--- Data provided Enclosed Below ---

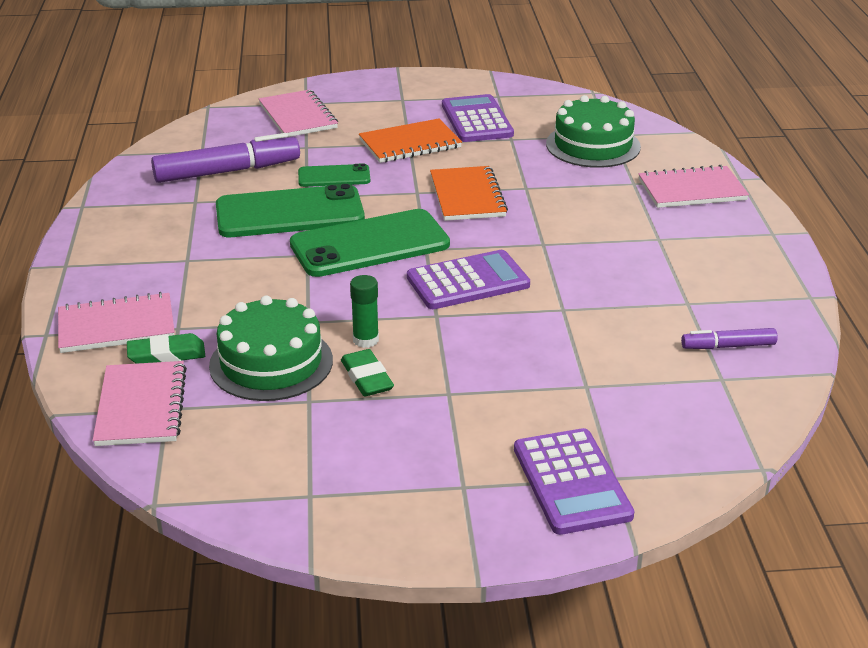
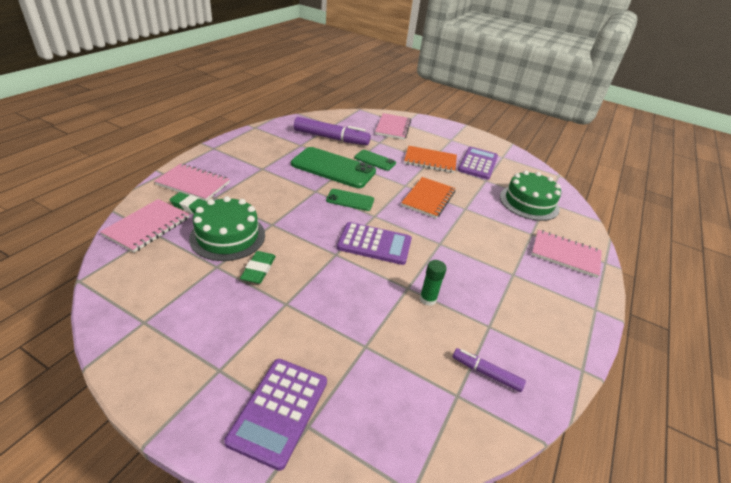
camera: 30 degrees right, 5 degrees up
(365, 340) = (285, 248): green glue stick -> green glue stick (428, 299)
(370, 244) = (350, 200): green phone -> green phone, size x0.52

--- End of Enclosed Data provided ---

*Exercise details*. Within the data above, count the lines that contain the string "green"; the reply is the number alone.

*Answer to the problem*. 2